The required output is the exact sequence of lines from the line holding "Trace every road" to the end of the records, inclusive.

↓↓↓

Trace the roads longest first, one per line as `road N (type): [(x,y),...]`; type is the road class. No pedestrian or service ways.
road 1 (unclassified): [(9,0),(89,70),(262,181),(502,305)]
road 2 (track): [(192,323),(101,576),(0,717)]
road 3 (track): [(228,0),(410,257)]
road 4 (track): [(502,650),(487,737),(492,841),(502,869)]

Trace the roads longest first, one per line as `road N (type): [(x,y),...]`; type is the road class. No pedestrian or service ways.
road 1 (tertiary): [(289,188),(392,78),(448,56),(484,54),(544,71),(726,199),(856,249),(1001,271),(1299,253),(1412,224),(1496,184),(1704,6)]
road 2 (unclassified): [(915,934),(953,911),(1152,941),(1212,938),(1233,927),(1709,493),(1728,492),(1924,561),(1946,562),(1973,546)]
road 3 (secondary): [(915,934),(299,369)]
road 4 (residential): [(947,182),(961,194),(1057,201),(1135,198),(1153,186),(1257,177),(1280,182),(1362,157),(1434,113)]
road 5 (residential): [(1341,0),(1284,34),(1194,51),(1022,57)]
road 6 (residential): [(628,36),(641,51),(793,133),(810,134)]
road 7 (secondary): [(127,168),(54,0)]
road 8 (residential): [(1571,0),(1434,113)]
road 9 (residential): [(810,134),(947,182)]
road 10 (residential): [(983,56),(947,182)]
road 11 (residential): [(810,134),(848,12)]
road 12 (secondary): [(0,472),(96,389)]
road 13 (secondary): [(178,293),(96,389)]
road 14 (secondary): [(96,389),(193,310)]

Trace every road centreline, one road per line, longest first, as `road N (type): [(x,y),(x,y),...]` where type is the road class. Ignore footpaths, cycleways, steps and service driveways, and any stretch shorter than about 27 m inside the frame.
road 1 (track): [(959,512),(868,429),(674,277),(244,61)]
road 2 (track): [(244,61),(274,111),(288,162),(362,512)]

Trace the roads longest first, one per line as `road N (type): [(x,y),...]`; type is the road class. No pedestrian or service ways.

↑↑↑

__WRITTEN ANSWER__.
Trace every road centreline, one road per line, longest first, as `road N (type): [(x,y),(x,y),...]` where type is the road class. Ignore footpaths, cycleways, steps and service driveways, and any stretch shorter than about 27 m inside the frame.
road 1 (track): [(959,512),(868,429),(674,277),(244,61)]
road 2 (track): [(244,61),(274,111),(288,162),(362,512)]

Trace the roads longest first, one per line as `road N (type): [(x,y),...]`; type is the road class. No pedestrian or service ways.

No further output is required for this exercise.